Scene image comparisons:
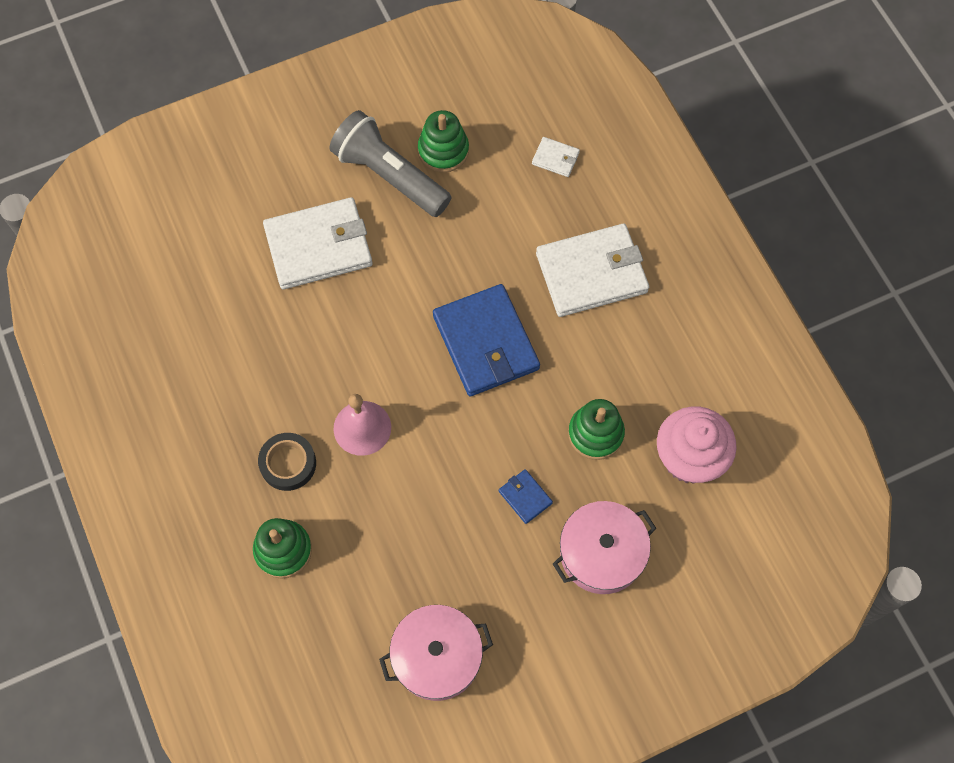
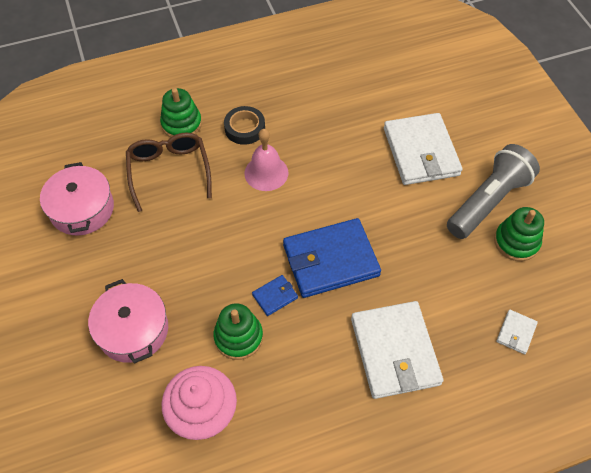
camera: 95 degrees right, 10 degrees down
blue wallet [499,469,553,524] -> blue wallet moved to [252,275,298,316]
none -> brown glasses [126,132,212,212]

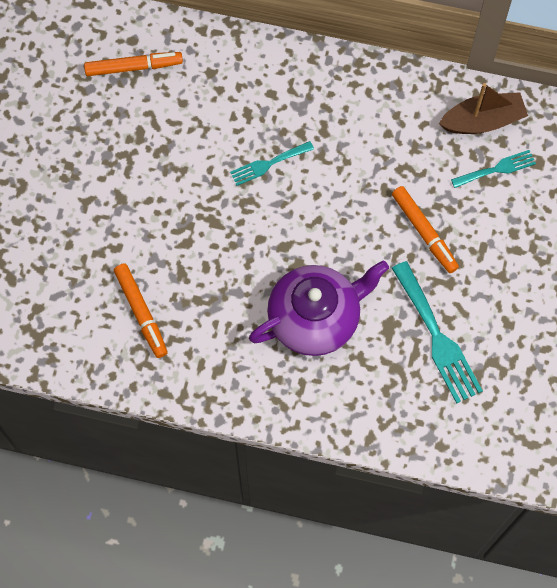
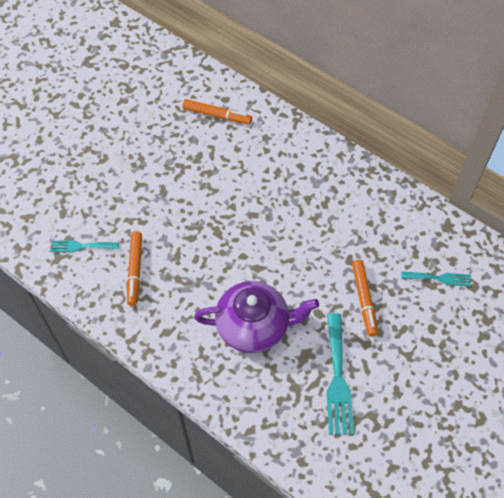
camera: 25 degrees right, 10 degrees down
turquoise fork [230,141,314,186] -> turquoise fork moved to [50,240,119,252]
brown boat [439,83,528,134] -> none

To do: Please return the lines from the line with "none -> brown glasses [126,132,212,212]" through the last line of the data, both included, exactly, and without pictures.

Task output:
none -> brown glasses [126,132,212,212]

camera: 25 degrees right, 10 degrees down
turquoise fork [230,141,314,186] -> turquoise fork moved to [50,240,119,252]
brown boat [439,83,528,134] -> none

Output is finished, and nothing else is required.